In the listing below, locate the line containing "camera: 20 degrees left, 5 degrees up" and the line containing "yellow lamp [467,220,515,315]". Output both of them and every line between, exactly as written, and nothing more.

=== Provided information ===
──────

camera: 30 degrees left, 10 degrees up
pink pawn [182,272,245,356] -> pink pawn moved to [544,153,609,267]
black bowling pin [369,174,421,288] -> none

──────

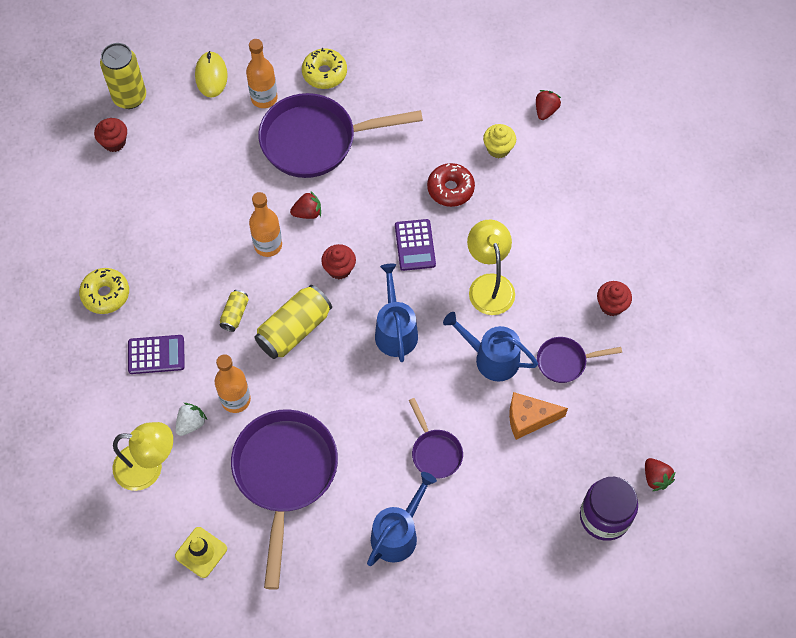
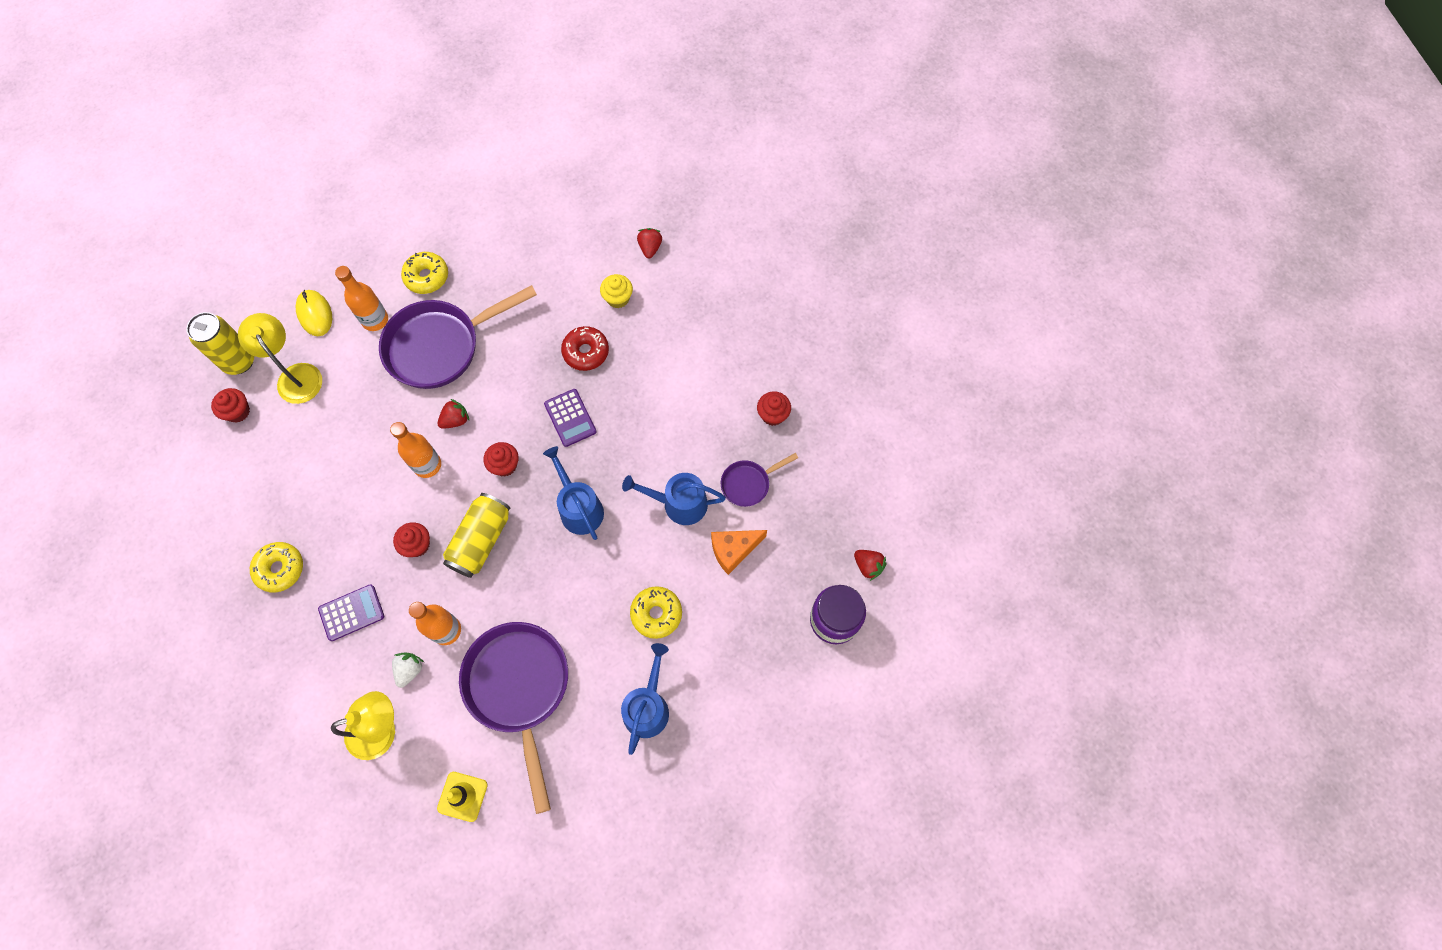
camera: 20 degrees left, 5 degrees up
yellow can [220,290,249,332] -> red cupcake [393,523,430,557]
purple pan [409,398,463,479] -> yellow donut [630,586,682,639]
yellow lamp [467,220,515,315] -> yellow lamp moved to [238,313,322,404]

──────

=== Solution to this task ===
camera: 20 degrees left, 5 degrees up
yellow can [220,290,249,332] -> red cupcake [393,523,430,557]
purple pan [409,398,463,479] -> yellow donut [630,586,682,639]
yellow lamp [467,220,515,315] -> yellow lamp moved to [238,313,322,404]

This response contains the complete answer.